# Assignment
How do the lines below between the ones holding "(368, 482) = (308, 478): red" and "(424, 315) = (438, 326): blue", inclusive, read? Give them again exactly, with no other lines.

#####

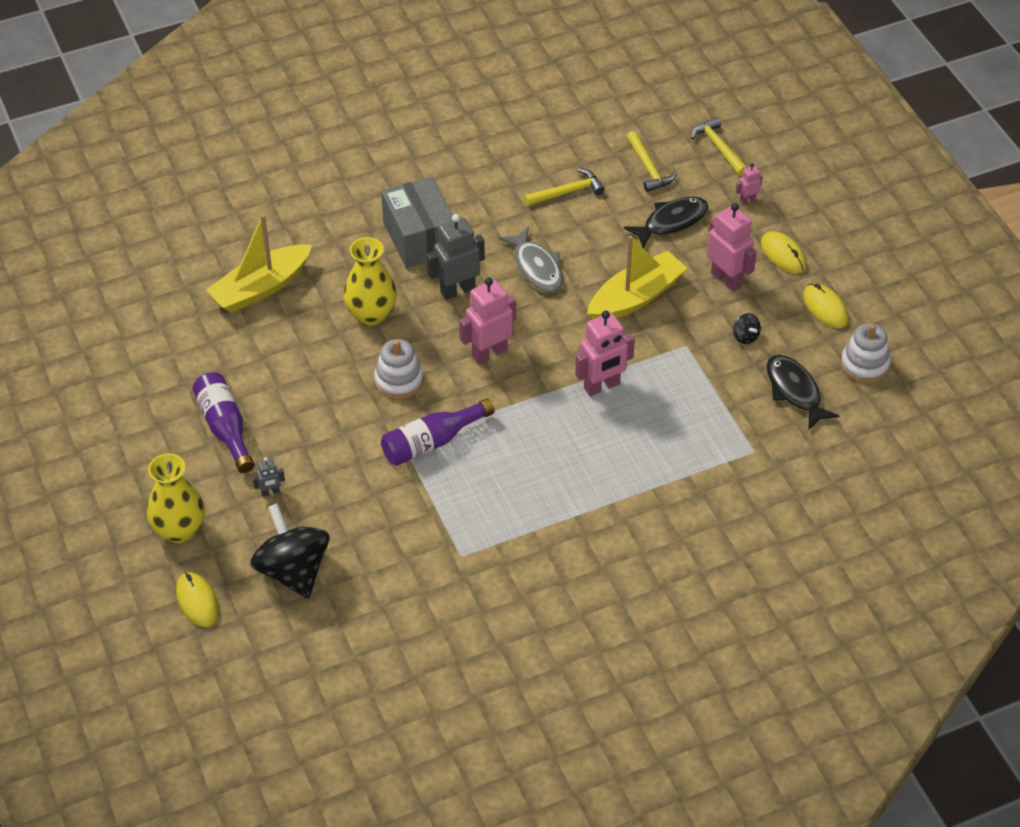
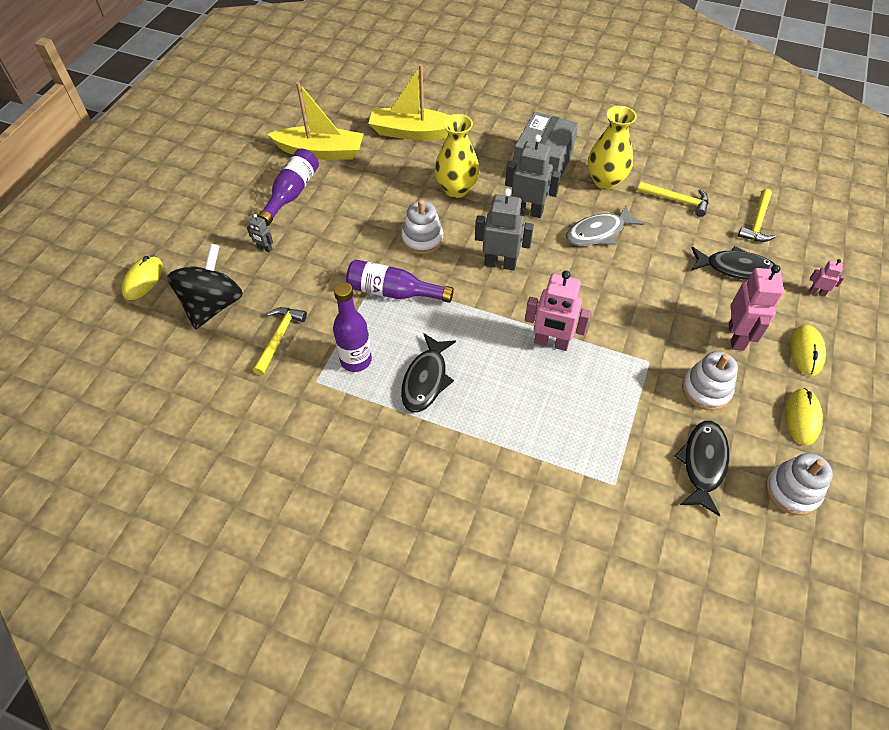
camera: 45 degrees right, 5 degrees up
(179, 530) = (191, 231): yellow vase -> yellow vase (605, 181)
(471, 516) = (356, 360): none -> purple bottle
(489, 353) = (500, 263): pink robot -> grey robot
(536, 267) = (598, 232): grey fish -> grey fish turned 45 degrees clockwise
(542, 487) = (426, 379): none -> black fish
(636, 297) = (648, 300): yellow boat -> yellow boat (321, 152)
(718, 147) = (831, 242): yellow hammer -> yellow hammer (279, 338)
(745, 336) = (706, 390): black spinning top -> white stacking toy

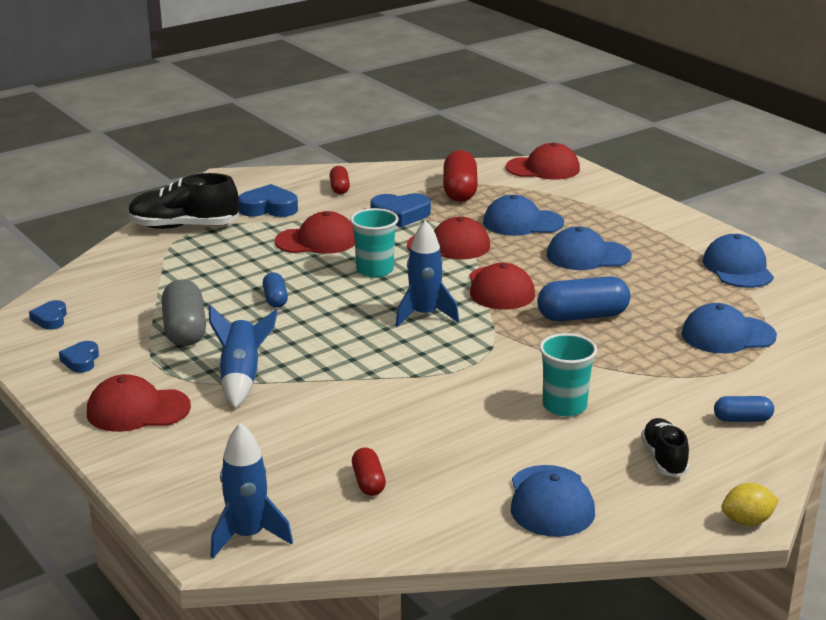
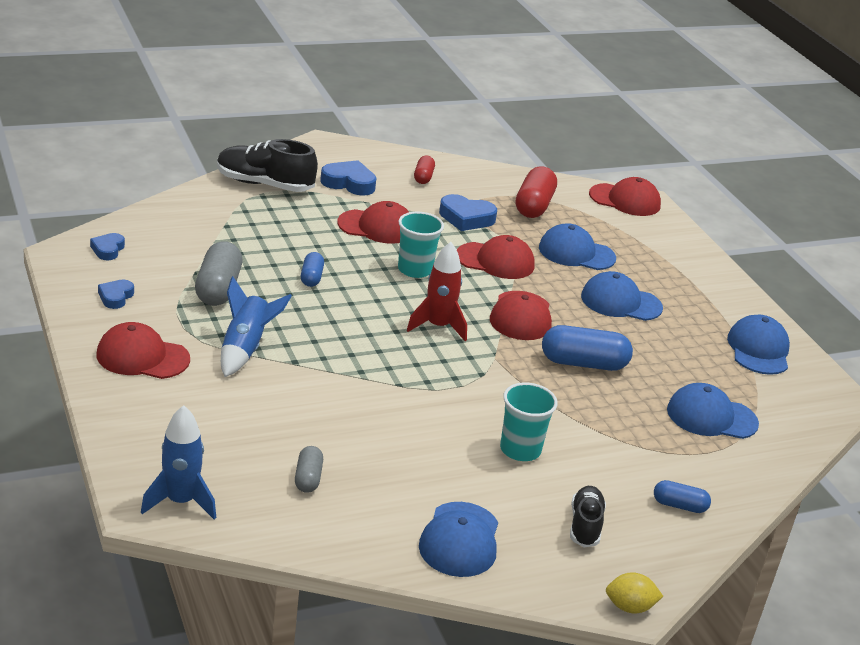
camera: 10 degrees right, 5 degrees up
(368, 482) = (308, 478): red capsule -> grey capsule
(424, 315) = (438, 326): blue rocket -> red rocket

#####

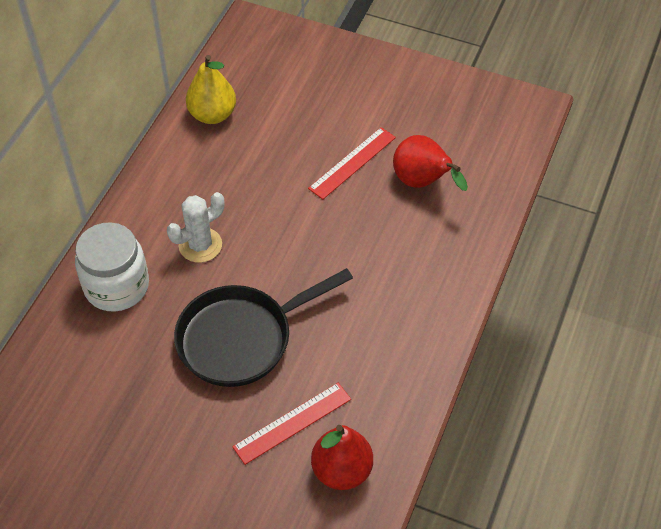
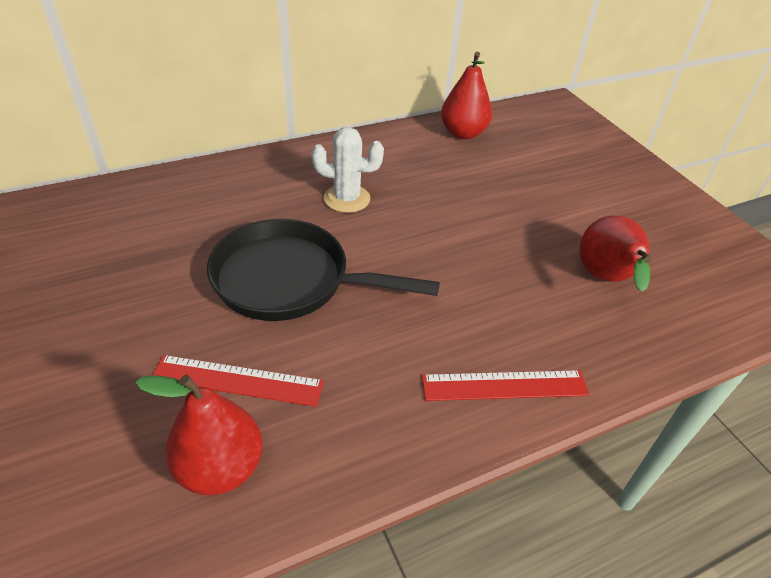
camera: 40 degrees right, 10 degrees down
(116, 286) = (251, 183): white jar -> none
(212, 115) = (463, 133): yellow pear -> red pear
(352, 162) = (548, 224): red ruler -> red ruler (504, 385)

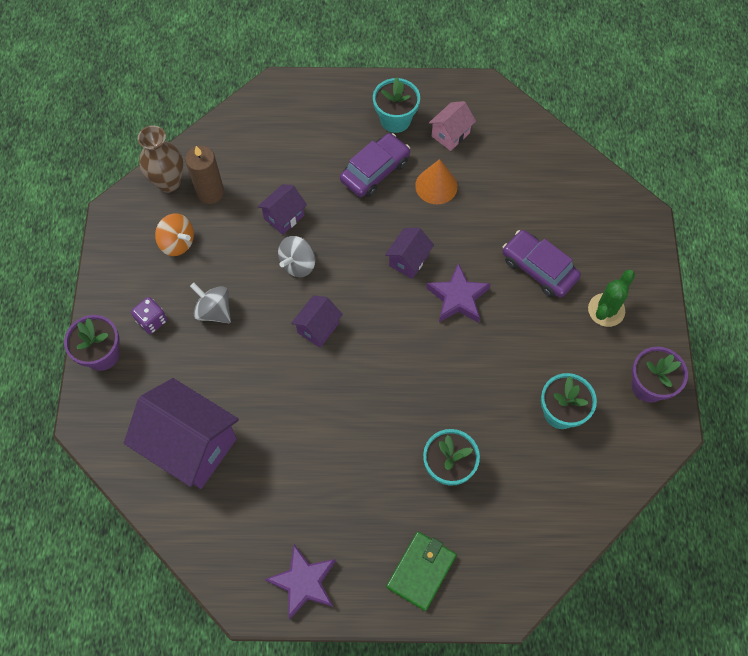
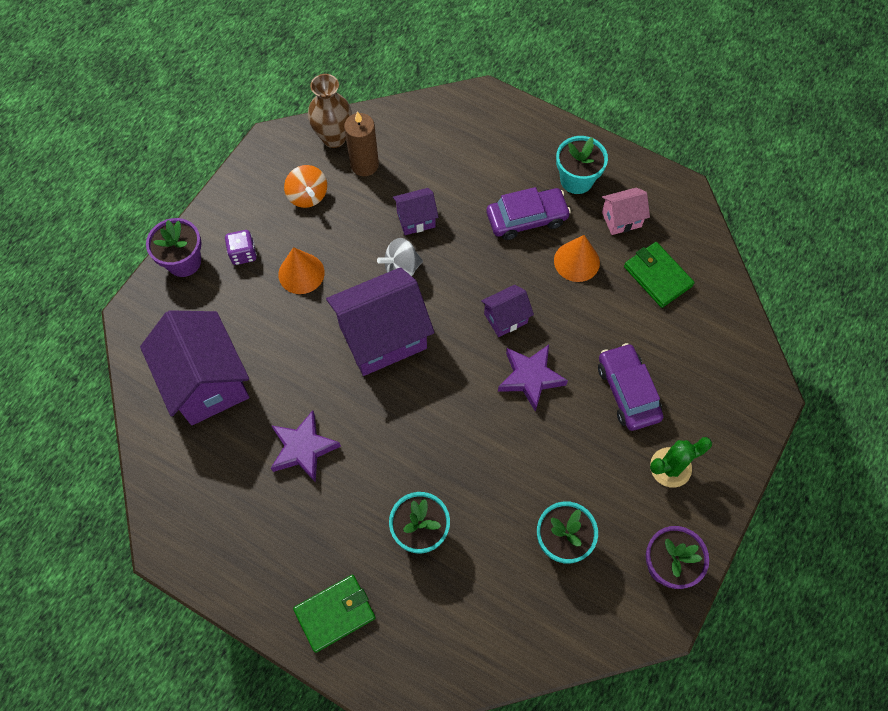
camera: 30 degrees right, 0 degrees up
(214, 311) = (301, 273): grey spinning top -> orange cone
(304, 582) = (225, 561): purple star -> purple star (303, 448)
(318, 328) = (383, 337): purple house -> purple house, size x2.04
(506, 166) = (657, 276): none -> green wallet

#####

# Answer space
(368, 482) = (308, 478): red capsule -> grey capsule
(424, 315) = (438, 326): blue rocket -> red rocket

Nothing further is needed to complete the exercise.